**Aim of the exercise**
Recast the data below as a numbered list with one line per item, omitting any blank lines.

**The input**
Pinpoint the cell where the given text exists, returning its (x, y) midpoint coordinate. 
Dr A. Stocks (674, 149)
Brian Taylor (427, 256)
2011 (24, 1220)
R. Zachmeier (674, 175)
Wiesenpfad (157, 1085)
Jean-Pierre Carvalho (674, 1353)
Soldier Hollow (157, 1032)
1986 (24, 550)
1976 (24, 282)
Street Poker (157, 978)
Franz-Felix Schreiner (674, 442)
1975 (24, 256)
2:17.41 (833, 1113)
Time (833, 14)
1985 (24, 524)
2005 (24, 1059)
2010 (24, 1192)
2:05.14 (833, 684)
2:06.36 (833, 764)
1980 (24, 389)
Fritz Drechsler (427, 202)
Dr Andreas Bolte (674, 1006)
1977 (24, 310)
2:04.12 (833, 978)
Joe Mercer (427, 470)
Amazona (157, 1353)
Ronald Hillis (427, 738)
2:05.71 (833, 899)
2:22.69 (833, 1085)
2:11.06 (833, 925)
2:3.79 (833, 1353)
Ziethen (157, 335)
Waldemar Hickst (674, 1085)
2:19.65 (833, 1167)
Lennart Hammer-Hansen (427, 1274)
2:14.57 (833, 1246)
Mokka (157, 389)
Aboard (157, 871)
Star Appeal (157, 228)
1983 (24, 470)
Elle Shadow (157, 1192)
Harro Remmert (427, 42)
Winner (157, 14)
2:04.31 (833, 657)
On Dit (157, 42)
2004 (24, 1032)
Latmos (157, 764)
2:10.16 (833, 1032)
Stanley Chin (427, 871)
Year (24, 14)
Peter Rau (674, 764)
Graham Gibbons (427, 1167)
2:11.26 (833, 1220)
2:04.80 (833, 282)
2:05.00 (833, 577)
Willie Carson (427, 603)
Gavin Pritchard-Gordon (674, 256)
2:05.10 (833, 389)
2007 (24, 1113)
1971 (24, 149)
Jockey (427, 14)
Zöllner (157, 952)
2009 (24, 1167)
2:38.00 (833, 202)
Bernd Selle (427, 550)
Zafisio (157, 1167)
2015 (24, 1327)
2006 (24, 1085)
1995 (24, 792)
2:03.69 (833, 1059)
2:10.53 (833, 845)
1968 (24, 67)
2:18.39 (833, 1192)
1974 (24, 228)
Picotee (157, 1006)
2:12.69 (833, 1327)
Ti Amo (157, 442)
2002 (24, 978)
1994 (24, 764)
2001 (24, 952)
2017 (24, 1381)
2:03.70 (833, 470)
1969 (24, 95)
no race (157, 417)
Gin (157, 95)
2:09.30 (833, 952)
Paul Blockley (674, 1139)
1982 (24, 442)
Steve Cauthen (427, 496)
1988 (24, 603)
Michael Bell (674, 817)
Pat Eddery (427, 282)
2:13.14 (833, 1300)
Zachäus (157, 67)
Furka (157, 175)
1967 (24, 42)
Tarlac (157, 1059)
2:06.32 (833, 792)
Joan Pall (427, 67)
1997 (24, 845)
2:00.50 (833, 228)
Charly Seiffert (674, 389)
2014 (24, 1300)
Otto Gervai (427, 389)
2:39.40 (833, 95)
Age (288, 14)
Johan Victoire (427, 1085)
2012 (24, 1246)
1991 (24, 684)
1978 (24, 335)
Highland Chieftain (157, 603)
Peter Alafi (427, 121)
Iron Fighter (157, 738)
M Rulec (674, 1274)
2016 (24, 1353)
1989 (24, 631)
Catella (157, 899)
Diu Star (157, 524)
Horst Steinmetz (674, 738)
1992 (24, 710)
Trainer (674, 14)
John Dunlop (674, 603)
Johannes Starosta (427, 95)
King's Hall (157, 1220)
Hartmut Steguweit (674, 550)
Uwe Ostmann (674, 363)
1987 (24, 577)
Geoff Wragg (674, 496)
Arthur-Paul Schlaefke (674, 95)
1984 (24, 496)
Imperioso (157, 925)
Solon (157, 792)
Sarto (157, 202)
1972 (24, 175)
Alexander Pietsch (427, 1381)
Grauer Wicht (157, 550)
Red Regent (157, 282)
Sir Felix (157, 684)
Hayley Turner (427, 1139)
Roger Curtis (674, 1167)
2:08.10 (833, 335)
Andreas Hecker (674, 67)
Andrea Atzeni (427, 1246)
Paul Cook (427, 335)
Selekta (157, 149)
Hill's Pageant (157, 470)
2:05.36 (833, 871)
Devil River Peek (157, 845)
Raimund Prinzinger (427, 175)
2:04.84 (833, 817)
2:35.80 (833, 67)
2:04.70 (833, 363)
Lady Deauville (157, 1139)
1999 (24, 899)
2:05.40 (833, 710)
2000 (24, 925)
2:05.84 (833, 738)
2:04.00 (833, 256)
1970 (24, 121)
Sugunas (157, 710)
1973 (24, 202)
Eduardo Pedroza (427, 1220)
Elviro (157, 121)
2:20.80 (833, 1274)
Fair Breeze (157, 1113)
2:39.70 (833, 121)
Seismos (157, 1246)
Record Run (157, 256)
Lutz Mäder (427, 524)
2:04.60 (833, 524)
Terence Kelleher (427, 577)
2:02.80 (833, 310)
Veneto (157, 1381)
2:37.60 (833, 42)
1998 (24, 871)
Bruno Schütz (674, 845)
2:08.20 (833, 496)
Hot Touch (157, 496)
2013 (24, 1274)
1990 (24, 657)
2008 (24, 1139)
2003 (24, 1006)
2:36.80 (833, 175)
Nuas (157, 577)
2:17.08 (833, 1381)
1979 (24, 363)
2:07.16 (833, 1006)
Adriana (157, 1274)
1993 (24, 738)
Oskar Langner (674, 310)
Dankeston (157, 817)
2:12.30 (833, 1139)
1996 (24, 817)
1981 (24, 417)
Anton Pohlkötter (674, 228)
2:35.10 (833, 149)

**Exercise output**
1. Pinpoint the cell where the given text exists, returning its (x, y) midpoint coordinate. 
2. Dr A. Stocks (674, 149)
3. Brian Taylor (427, 256)
4. 2011 (24, 1220)
5. R. Zachmeier (674, 175)
6. Wiesenpfad (157, 1085)
7. Jean-Pierre Carvalho (674, 1353)
8. Soldier Hollow (157, 1032)
9. 1986 (24, 550)
10. 1976 (24, 282)
11. Street Poker (157, 978)
12. Franz-Felix Schreiner (674, 442)
13. 1975 (24, 256)
14. 2:17.41 (833, 1113)
15. Time (833, 14)
16. 1985 (24, 524)
17. 2005 (24, 1059)
18. 2010 (24, 1192)
19. 2:05.14 (833, 684)
20. 2:06.36 (833, 764)
21. 1980 (24, 389)
22. Fritz Drechsler (427, 202)
23. Dr Andreas Bolte (674, 1006)
24. 1977 (24, 310)
25. 2:04.12 (833, 978)
26. Joe Mercer (427, 470)
27. Amazona (157, 1353)
28. Ronald Hillis (427, 738)
29. 2:05.71 (833, 899)
30. 2:22.69 (833, 1085)
31. 2:11.06 (833, 925)
32. 2:3.79 (833, 1353)
33. Ziethen (157, 335)
34. Waldemar Hickst (674, 1085)
35. 2:19.65 (833, 1167)
36. Lennart Hammer-Hansen (427, 1274)
37. 2:14.57 (833, 1246)
38. Mokka (157, 389)
39. Aboard (157, 871)
40. Star Appeal (157, 228)
41. 1983 (24, 470)
42. Elle Shadow (157, 1192)
43. Harro Remmert (427, 42)
44. Winner (157, 14)
45. 2:04.31 (833, 657)
46. On Dit (157, 42)
47. 2004 (24, 1032)
48. Latmos (157, 764)
49. 2:10.16 (833, 1032)
50. Stanley Chin (427, 871)
51. Year (24, 14)
52. Peter Rau (674, 764)
53. Graham Gibbons (427, 1167)
54. 2:11.26 (833, 1220)
55. 2:04.80 (833, 282)
56. 2:05.00 (833, 577)
57. Willie Carson (427, 603)
58. Gavin Pritchard-Gordon (674, 256)
59. 2:05.10 (833, 389)
60. 2007 (24, 1113)
61. 1971 (24, 149)
62. Jockey (427, 14)
63. Zöllner (157, 952)
64. 2009 (24, 1167)
65. 2:38.00 (833, 202)
66. Bernd Selle (427, 550)
67. Zafisio (157, 1167)
68. 2015 (24, 1327)
69. 2006 (24, 1085)
70. 1995 (24, 792)
71. 2:03.69 (833, 1059)
72. 2:10.53 (833, 845)
73. 1968 (24, 67)
74. 2:18.39 (833, 1192)
75. 1974 (24, 228)
76. Picotee (157, 1006)
77. 2:12.69 (833, 1327)
78. Ti Amo (157, 442)
79. 2002 (24, 978)
80. 1994 (24, 764)
81. 2001 (24, 952)
82. 2017 (24, 1381)
83. 2:03.70 (833, 470)
84. 1969 (24, 95)
85. no race (157, 417)
86. Gin (157, 95)
87. 2:09.30 (833, 952)
88. Paul Blockley (674, 1139)
89. 1982 (24, 442)
90. Steve Cauthen (427, 496)
91. 1988 (24, 603)
92. Michael Bell (674, 817)
93. Pat Eddery (427, 282)
94. 2:13.14 (833, 1300)
95. Zachäus (157, 67)
96. Furka (157, 175)
97. 1967 (24, 42)
98. Tarlac (157, 1059)
99. 2:06.32 (833, 792)
100. Joan Pall (427, 67)
101. 1997 (24, 845)
102. 2:00.50 (833, 228)
103. Charly Seiffert (674, 389)
104. 2014 (24, 1300)
105. Otto Gervai (427, 389)
106. 2:39.40 (833, 95)
107. Age (288, 14)
108. Johan Victoire (427, 1085)
109. 2012 (24, 1246)
110. 1991 (24, 684)
111. 1978 (24, 335)
112. Highland Chieftain (157, 603)
113. Peter Alafi (427, 121)
114. Iron Fighter (157, 738)
115. M Rulec (674, 1274)
116. 2016 (24, 1353)
117. 1989 (24, 631)
118. Catella (157, 899)
119. Diu Star (157, 524)
120. Horst Steinmetz (674, 738)
121. 1992 (24, 710)
122. Trainer (674, 14)
123. John Dunlop (674, 603)
124. Johannes Starosta (427, 95)
125. King's Hall (157, 1220)
126. Hartmut Steguweit (674, 550)
127. Uwe Ostmann (674, 363)
128. 1987 (24, 577)
129. Geoff Wragg (674, 496)
130. Arthur-Paul Schlaefke (674, 95)
131. 1984 (24, 496)
132. Imperioso (157, 925)
133. Solon (157, 792)
134. Sarto (157, 202)
135. 1972 (24, 175)
136. Alexander Pietsch (427, 1381)
137. Grauer Wicht (157, 550)
138. Red Regent (157, 282)
139. Sir Felix (157, 684)
140. Hayley Turner (427, 1139)
141. Roger Curtis (674, 1167)
142. 2:08.10 (833, 335)
143. Andreas Hecker (674, 67)
144. Andrea Atzeni (427, 1246)
145. Paul Cook (427, 335)
146. Selekta (157, 149)
147. Hill's Pageant (157, 470)
148. 2:05.36 (833, 871)
149. Devil River Peek (157, 845)
150. Raimund Prinzinger (427, 175)
151. 2:04.84 (833, 817)
152. 2:35.80 (833, 67)
153. 2:04.70 (833, 363)
154. Lady Deauville (157, 1139)
155. 1999 (24, 899)
156. 2:05.40 (833, 710)
157. 2000 (24, 925)
158. 2:05.84 (833, 738)
159. 2:04.00 (833, 256)
160. 1970 (24, 121)
161. Sugunas (157, 710)
162. 1973 (24, 202)
163. Eduardo Pedroza (427, 1220)
164. Elviro (157, 121)
165. 2:20.80 (833, 1274)
166. Fair Breeze (157, 1113)
167. 2:39.70 (833, 121)
168. Seismos (157, 1246)
169. Record Run (157, 256)
170. Lutz Mäder (427, 524)
171. 2:04.60 (833, 524)
172. Terence Kelleher (427, 577)
173. 2:02.80 (833, 310)
174. Veneto (157, 1381)
175. 2:37.60 (833, 42)
176. 1998 (24, 871)
177. Bruno Schütz (674, 845)
178. 2:08.20 (833, 496)
179. Hot Touch (157, 496)
180. 2013 (24, 1274)
181. 1990 (24, 657)
182. 2008 (24, 1139)
183. 2003 (24, 1006)
184. 2:36.80 (833, 175)
185. Nuas (157, 577)
186. 2:17.08 (833, 1381)
187. 1979 (24, 363)
188. 2:07.16 (833, 1006)
189. Adriana (157, 1274)
190. 1993 (24, 738)
191. Oskar Langner (674, 310)
192. Dankeston (157, 817)
193. 2:12.30 (833, 1139)
194. 1996 (24, 817)
195. 1981 (24, 417)
196. Anton Pohlkötter (674, 228)
197. 2:35.10 (833, 149)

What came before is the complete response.